◆ **What to do**: Read the data below line by line and copy each one with "railway" in it.

◆ **Extracted data**:
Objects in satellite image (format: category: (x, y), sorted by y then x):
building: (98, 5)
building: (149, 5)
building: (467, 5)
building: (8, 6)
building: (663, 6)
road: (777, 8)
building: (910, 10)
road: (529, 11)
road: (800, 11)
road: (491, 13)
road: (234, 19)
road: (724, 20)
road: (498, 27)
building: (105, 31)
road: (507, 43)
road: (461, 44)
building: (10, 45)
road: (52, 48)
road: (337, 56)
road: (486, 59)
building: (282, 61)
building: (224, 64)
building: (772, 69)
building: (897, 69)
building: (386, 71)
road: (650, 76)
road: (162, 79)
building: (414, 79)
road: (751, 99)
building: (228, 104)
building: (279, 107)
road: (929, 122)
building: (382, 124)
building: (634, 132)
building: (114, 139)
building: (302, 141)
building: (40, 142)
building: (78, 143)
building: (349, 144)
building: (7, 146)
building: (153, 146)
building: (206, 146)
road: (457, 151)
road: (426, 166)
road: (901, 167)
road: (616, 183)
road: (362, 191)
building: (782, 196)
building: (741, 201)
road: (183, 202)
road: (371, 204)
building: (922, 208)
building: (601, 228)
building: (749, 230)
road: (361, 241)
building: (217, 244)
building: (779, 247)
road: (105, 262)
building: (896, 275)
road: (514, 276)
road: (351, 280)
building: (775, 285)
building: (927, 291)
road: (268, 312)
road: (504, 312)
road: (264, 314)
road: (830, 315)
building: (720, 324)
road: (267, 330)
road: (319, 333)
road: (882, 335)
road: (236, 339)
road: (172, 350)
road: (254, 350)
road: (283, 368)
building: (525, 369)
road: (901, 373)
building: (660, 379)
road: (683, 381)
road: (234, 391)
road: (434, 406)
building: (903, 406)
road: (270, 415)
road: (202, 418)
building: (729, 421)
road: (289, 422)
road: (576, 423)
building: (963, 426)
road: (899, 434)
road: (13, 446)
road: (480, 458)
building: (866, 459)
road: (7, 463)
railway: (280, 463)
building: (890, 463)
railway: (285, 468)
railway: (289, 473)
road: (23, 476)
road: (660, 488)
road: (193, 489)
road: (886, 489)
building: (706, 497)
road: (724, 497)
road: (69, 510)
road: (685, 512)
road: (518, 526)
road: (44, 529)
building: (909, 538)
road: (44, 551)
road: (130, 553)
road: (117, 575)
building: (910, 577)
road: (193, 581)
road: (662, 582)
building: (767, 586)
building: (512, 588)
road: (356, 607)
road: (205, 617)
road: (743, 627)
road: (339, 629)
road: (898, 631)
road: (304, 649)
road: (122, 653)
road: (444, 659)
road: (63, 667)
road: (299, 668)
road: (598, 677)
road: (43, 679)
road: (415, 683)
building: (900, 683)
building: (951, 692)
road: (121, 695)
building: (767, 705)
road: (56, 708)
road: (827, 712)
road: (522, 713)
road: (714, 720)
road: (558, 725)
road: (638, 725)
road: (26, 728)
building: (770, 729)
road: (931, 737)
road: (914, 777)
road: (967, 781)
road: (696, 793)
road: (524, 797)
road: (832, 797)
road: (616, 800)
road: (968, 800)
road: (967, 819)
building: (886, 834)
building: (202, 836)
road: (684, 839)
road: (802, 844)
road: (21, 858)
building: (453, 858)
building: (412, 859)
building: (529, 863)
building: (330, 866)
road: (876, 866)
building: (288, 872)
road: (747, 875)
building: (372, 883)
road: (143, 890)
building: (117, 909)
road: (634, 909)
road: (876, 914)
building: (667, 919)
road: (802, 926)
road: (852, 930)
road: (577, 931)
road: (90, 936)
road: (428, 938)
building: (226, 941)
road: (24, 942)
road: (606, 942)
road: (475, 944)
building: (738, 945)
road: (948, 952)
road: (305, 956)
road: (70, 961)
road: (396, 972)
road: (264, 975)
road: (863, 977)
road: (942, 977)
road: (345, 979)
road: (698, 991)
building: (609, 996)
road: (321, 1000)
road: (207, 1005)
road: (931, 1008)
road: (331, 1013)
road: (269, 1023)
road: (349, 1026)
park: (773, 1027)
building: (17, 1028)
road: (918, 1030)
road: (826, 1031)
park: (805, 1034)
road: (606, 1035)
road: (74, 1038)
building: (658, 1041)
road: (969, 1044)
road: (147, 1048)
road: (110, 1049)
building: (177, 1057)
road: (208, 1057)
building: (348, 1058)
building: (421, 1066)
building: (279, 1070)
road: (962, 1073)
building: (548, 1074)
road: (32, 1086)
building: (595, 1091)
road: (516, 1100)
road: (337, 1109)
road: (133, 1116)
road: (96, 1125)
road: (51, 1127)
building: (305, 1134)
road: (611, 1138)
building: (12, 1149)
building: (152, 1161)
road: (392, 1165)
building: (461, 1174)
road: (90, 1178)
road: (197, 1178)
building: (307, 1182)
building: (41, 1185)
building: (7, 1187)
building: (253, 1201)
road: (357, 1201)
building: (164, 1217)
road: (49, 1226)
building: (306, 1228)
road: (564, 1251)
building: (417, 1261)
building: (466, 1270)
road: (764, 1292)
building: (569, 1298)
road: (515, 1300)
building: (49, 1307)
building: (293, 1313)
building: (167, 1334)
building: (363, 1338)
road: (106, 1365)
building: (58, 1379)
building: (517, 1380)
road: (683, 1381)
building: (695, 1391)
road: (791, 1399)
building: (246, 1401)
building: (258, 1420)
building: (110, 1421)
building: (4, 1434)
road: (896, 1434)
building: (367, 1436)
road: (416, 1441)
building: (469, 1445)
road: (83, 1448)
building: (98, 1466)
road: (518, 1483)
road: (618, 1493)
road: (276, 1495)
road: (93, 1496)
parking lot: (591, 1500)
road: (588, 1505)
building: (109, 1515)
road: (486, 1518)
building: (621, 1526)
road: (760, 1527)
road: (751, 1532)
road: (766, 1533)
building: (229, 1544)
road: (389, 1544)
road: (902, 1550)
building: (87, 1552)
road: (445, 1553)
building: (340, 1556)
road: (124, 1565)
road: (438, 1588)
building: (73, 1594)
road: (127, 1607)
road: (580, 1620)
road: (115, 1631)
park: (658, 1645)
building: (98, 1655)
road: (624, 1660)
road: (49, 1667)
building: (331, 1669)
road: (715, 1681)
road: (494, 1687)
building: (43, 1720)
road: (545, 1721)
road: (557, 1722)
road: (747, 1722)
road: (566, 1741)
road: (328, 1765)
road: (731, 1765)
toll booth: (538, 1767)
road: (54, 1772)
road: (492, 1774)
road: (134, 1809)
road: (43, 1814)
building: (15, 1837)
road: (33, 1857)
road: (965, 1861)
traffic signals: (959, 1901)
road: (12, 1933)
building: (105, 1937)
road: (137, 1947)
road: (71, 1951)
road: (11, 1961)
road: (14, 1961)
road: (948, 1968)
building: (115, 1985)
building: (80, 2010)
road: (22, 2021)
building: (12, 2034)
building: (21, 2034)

◆ **Reply to the exercise**:
railway: (280, 463)
railway: (285, 468)
railway: (289, 473)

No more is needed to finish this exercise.